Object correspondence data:
- Opening Delimiter -
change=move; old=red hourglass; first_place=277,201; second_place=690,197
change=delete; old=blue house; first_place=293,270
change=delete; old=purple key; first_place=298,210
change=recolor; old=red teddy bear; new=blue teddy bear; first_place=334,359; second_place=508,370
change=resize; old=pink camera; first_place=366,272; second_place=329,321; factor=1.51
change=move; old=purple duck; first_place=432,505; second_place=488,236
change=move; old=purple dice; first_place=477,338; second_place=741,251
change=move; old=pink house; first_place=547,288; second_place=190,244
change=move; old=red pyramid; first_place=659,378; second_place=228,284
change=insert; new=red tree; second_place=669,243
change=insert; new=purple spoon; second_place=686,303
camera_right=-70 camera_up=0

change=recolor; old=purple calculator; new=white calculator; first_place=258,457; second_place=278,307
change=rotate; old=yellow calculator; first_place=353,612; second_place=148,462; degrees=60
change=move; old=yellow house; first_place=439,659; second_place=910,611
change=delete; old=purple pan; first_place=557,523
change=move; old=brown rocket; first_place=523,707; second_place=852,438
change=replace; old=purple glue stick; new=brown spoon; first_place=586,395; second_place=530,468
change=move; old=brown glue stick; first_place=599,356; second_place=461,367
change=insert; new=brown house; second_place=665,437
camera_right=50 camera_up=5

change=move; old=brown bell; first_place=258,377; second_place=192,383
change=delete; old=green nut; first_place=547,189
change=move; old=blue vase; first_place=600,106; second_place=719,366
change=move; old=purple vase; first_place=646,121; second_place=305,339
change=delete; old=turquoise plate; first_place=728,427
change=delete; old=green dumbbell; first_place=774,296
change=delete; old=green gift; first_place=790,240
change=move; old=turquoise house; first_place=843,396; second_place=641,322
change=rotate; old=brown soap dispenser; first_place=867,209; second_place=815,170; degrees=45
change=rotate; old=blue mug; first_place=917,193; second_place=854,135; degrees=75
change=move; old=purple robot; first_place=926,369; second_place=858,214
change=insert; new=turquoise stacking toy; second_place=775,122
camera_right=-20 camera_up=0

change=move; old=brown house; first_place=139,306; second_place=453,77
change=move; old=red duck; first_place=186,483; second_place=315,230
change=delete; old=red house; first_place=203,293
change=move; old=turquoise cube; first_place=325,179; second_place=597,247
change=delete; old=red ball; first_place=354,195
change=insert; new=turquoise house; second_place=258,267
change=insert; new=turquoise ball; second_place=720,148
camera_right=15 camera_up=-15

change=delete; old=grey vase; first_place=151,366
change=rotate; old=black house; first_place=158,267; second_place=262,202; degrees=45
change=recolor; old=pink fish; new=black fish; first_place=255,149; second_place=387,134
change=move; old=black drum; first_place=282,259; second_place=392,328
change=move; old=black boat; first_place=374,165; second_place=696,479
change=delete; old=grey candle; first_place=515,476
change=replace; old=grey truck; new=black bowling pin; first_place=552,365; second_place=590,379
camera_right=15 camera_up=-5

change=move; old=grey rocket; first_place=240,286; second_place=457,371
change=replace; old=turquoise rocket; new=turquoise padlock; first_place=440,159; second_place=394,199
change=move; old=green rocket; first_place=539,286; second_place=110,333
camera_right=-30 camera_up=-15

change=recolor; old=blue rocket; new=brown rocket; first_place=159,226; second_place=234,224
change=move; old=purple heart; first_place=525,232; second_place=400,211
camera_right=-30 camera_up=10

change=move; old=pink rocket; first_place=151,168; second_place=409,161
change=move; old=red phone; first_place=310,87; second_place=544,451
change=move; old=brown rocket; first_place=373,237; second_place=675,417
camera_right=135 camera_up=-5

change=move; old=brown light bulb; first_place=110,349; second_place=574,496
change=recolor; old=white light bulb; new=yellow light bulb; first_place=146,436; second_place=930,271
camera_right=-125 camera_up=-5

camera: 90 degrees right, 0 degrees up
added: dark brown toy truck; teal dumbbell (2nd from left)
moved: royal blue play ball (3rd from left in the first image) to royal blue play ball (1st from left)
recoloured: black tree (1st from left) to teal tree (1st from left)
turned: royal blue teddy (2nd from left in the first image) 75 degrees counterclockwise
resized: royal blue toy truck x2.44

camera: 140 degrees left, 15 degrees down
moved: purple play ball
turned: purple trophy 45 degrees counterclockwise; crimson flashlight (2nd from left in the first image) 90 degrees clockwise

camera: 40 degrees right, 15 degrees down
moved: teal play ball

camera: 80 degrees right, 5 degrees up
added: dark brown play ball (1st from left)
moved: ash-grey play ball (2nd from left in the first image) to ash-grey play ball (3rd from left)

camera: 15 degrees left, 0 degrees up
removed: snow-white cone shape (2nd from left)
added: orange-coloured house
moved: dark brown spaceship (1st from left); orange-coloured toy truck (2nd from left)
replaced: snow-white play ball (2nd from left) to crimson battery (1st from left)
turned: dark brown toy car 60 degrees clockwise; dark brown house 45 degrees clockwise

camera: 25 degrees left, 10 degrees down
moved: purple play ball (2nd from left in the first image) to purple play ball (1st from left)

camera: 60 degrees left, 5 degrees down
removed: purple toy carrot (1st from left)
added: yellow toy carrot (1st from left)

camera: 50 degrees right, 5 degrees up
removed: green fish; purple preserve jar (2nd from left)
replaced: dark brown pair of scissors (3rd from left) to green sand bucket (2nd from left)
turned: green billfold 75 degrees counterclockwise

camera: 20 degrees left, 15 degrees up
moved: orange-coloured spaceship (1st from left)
- Closing Delimiter -
*WHAT NEEDS TO BE DONE*
Please retype the entries above in full, exactly as they stand.

*EXERCISE RESPONSE*
change=move; old=red hourglass; first_place=277,201; second_place=690,197
change=delete; old=blue house; first_place=293,270
change=delete; old=purple key; first_place=298,210
change=recolor; old=red teddy bear; new=blue teddy bear; first_place=334,359; second_place=508,370
change=resize; old=pink camera; first_place=366,272; second_place=329,321; factor=1.51
change=move; old=purple duck; first_place=432,505; second_place=488,236
change=move; old=purple dice; first_place=477,338; second_place=741,251
change=move; old=pink house; first_place=547,288; second_place=190,244
change=move; old=red pyramid; first_place=659,378; second_place=228,284
change=insert; new=red tree; second_place=669,243
change=insert; new=purple spoon; second_place=686,303
camera_right=-70 camera_up=0

change=recolor; old=purple calculator; new=white calculator; first_place=258,457; second_place=278,307
change=rotate; old=yellow calculator; first_place=353,612; second_place=148,462; degrees=60
change=move; old=yellow house; first_place=439,659; second_place=910,611
change=delete; old=purple pan; first_place=557,523
change=move; old=brown rocket; first_place=523,707; second_place=852,438
change=replace; old=purple glue stick; new=brown spoon; first_place=586,395; second_place=530,468
change=move; old=brown glue stick; first_place=599,356; second_place=461,367
change=insert; new=brown house; second_place=665,437
camera_right=50 camera_up=5

change=move; old=brown bell; first_place=258,377; second_place=192,383
change=delete; old=green nut; first_place=547,189
change=move; old=blue vase; first_place=600,106; second_place=719,366
change=move; old=purple vase; first_place=646,121; second_place=305,339
change=delete; old=turquoise plate; first_place=728,427
change=delete; old=green dumbbell; first_place=774,296
change=delete; old=green gift; first_place=790,240
change=move; old=turquoise house; first_place=843,396; second_place=641,322
change=rotate; old=brown soap dispenser; first_place=867,209; second_place=815,170; degrees=45
change=rotate; old=blue mug; first_place=917,193; second_place=854,135; degrees=75
change=move; old=purple robot; first_place=926,369; second_place=858,214
change=insert; new=turquoise stacking toy; second_place=775,122
camera_right=-20 camera_up=0

change=move; old=brown house; first_place=139,306; second_place=453,77
change=move; old=red duck; first_place=186,483; second_place=315,230
change=delete; old=red house; first_place=203,293
change=move; old=turquoise cube; first_place=325,179; second_place=597,247
change=delete; old=red ball; first_place=354,195
change=insert; new=turquoise house; second_place=258,267
change=insert; new=turquoise ball; second_place=720,148
camera_right=15 camera_up=-15

change=delete; old=grey vase; first_place=151,366
change=rotate; old=black house; first_place=158,267; second_place=262,202; degrees=45
change=recolor; old=pink fish; new=black fish; first_place=255,149; second_place=387,134
change=move; old=black drum; first_place=282,259; second_place=392,328
change=move; old=black boat; first_place=374,165; second_place=696,479
change=delete; old=grey candle; first_place=515,476
change=replace; old=grey truck; new=black bowling pin; first_place=552,365; second_place=590,379
camera_right=15 camera_up=-5

change=move; old=grey rocket; first_place=240,286; second_place=457,371
change=replace; old=turquoise rocket; new=turquoise padlock; first_place=440,159; second_place=394,199
change=move; old=green rocket; first_place=539,286; second_place=110,333
camera_right=-30 camera_up=-15

change=recolor; old=blue rocket; new=brown rocket; first_place=159,226; second_place=234,224
change=move; old=purple heart; first_place=525,232; second_place=400,211
camera_right=-30 camera_up=10

change=move; old=pink rocket; first_place=151,168; second_place=409,161
change=move; old=red phone; first_place=310,87; second_place=544,451
change=move; old=brown rocket; first_place=373,237; second_place=675,417
camera_right=135 camera_up=-5

change=move; old=brown light bulb; first_place=110,349; second_place=574,496
change=recolor; old=white light bulb; new=yellow light bulb; first_place=146,436; second_place=930,271
camera_right=-125 camera_up=-5

camera: 90 degrees right, 0 degrees up
added: dark brown toy truck; teal dumbbell (2nd from left)
moved: royal blue play ball (3rd from left in the first image) to royal blue play ball (1st from left)
recoloured: black tree (1st from left) to teal tree (1st from left)
turned: royal blue teddy (2nd from left in the first image) 75 degrees counterclockwise
resized: royal blue toy truck x2.44

camera: 140 degrees left, 15 degrees down
moved: purple play ball
turned: purple trophy 45 degrees counterclockwise; crimson flashlight (2nd from left in the first image) 90 degrees clockwise

camera: 40 degrees right, 15 degrees down
moved: teal play ball

camera: 80 degrees right, 5 degrees up
added: dark brown play ball (1st from left)
moved: ash-grey play ball (2nd from left in the first image) to ash-grey play ball (3rd from left)

camera: 15 degrees left, 0 degrees up
removed: snow-white cone shape (2nd from left)
added: orange-coloured house
moved: dark brown spaceship (1st from left); orange-coloured toy truck (2nd from left)
replaced: snow-white play ball (2nd from left) to crimson battery (1st from left)
turned: dark brown toy car 60 degrees clockwise; dark brown house 45 degrees clockwise

camera: 25 degrees left, 10 degrees down
moved: purple play ball (2nd from left in the first image) to purple play ball (1st from left)

camera: 60 degrees left, 5 degrees down
removed: purple toy carrot (1st from left)
added: yellow toy carrot (1st from left)

camera: 50 degrees right, 5 degrees up
removed: green fish; purple preserve jar (2nd from left)
replaced: dark brown pair of scissors (3rd from left) to green sand bucket (2nd from left)
turned: green billfold 75 degrees counterclockwise

camera: 20 degrees left, 15 degrees up
moved: orange-coloured spaceship (1st from left)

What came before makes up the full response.